▶ _Work request_: Please print every line from the one containing "V103: 15V (plus" through the last line of the records below, exactly as written and nothing more.

▶ _Supplied entries_:

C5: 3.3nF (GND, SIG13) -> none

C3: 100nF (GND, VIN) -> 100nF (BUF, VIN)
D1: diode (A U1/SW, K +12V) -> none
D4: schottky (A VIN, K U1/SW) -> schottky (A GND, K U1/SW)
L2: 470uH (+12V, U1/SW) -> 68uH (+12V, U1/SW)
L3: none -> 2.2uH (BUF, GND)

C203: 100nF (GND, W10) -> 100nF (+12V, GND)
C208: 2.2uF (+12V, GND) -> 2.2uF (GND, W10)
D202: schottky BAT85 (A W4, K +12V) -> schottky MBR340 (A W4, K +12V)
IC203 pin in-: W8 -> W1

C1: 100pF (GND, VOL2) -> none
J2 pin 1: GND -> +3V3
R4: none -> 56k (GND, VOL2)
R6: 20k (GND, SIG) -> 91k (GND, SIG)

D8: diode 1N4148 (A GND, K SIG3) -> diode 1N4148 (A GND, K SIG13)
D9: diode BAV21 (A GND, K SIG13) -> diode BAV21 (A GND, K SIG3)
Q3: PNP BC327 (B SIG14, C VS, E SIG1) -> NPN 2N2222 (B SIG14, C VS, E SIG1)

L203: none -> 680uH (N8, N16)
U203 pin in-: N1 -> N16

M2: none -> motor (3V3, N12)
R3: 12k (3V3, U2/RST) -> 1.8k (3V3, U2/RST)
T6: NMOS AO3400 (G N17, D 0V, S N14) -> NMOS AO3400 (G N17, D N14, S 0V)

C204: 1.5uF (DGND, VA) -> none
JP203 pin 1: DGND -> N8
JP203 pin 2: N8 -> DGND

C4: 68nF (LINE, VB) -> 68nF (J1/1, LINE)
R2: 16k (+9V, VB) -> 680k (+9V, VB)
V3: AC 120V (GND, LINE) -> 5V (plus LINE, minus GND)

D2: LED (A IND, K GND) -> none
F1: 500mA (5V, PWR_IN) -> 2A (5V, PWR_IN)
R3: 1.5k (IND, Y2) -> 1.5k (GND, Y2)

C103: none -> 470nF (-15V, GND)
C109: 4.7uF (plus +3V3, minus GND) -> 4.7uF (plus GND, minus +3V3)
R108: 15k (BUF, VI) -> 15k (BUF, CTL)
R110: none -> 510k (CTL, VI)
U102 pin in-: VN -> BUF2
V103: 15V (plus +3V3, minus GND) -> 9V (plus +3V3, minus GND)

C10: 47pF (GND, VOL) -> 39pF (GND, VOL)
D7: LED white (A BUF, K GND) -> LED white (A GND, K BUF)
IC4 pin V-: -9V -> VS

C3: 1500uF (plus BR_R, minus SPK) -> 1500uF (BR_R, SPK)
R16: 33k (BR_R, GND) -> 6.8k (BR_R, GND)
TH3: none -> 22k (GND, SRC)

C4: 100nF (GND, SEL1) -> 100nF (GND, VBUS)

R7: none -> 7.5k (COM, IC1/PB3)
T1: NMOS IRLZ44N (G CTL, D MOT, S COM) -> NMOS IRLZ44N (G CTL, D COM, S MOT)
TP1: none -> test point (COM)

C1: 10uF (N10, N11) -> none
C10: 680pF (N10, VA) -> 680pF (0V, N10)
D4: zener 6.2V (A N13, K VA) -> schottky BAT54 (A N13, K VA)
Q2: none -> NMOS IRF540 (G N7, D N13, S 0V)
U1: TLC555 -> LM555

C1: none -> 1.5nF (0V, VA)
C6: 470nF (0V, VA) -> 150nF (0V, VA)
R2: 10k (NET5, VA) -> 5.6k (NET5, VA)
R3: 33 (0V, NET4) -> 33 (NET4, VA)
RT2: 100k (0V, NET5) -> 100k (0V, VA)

▶ _Exercise result_:
V103: 15V (plus +3V3, minus GND) -> 9V (plus +3V3, minus GND)

C10: 47pF (GND, VOL) -> 39pF (GND, VOL)
D7: LED white (A BUF, K GND) -> LED white (A GND, K BUF)
IC4 pin V-: -9V -> VS

C3: 1500uF (plus BR_R, minus SPK) -> 1500uF (BR_R, SPK)
R16: 33k (BR_R, GND) -> 6.8k (BR_R, GND)
TH3: none -> 22k (GND, SRC)

C4: 100nF (GND, SEL1) -> 100nF (GND, VBUS)

R7: none -> 7.5k (COM, IC1/PB3)
T1: NMOS IRLZ44N (G CTL, D MOT, S COM) -> NMOS IRLZ44N (G CTL, D COM, S MOT)
TP1: none -> test point (COM)

C1: 10uF (N10, N11) -> none
C10: 680pF (N10, VA) -> 680pF (0V, N10)
D4: zener 6.2V (A N13, K VA) -> schottky BAT54 (A N13, K VA)
Q2: none -> NMOS IRF540 (G N7, D N13, S 0V)
U1: TLC555 -> LM555

C1: none -> 1.5nF (0V, VA)
C6: 470nF (0V, VA) -> 150nF (0V, VA)
R2: 10k (NET5, VA) -> 5.6k (NET5, VA)
R3: 33 (0V, NET4) -> 33 (NET4, VA)
RT2: 100k (0V, NET5) -> 100k (0V, VA)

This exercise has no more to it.